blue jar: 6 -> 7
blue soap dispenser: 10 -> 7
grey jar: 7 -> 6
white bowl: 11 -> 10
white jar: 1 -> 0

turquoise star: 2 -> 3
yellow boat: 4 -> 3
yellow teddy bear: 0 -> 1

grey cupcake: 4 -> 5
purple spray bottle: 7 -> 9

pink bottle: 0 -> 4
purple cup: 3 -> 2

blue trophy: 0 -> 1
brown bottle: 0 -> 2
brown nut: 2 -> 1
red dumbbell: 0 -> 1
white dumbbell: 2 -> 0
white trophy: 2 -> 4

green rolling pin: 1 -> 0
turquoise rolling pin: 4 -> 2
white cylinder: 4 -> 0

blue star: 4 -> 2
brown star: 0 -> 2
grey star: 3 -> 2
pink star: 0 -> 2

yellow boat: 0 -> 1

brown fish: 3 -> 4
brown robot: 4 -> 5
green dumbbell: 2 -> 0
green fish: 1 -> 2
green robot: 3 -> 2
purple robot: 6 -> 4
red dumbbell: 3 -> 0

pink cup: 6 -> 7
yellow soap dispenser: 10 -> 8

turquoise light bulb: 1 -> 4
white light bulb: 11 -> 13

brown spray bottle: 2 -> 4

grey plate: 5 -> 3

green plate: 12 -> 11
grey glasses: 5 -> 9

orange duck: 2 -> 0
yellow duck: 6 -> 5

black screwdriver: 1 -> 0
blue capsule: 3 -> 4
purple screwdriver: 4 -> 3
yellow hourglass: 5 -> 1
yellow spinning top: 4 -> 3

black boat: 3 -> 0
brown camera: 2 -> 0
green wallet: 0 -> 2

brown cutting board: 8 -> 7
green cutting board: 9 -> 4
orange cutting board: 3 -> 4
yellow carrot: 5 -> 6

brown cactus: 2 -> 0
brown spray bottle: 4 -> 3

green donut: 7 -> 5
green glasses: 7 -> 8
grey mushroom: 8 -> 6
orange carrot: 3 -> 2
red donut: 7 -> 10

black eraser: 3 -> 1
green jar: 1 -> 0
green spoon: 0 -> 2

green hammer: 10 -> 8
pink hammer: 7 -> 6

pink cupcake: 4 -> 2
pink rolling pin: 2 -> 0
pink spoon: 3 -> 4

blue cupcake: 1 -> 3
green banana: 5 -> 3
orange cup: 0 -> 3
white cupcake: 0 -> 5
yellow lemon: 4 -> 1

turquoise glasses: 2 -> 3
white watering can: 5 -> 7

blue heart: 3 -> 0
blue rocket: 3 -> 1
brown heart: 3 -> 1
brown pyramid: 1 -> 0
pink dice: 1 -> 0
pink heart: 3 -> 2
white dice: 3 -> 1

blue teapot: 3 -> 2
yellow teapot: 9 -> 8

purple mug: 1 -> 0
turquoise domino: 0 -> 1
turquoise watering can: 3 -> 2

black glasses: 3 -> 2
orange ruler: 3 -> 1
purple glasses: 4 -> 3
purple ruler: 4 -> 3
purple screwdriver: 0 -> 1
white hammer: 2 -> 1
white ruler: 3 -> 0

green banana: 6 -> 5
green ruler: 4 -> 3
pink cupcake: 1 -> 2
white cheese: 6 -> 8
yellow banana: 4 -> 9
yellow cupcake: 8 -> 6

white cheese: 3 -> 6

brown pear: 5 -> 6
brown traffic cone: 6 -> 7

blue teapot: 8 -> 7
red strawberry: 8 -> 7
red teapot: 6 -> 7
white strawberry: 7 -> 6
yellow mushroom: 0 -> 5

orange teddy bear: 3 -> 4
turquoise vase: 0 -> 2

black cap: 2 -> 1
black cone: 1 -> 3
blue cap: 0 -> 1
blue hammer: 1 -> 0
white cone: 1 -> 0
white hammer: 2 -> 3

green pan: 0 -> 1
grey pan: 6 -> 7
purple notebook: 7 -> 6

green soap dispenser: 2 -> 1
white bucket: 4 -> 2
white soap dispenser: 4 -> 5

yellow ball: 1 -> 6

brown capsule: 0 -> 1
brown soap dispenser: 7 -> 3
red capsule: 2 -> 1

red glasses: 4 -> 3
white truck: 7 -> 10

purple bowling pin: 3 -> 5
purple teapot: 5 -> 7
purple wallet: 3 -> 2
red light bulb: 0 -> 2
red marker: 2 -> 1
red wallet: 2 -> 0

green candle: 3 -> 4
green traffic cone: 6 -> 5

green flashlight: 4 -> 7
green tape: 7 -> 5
===
Task directions:
Reproduce verbatim the range of lines that opens the records and closes with the line containing "white trophy: 2 -> 4". Omit everything after it.

Task answer:
blue jar: 6 -> 7
blue soap dispenser: 10 -> 7
grey jar: 7 -> 6
white bowl: 11 -> 10
white jar: 1 -> 0

turquoise star: 2 -> 3
yellow boat: 4 -> 3
yellow teddy bear: 0 -> 1

grey cupcake: 4 -> 5
purple spray bottle: 7 -> 9

pink bottle: 0 -> 4
purple cup: 3 -> 2

blue trophy: 0 -> 1
brown bottle: 0 -> 2
brown nut: 2 -> 1
red dumbbell: 0 -> 1
white dumbbell: 2 -> 0
white trophy: 2 -> 4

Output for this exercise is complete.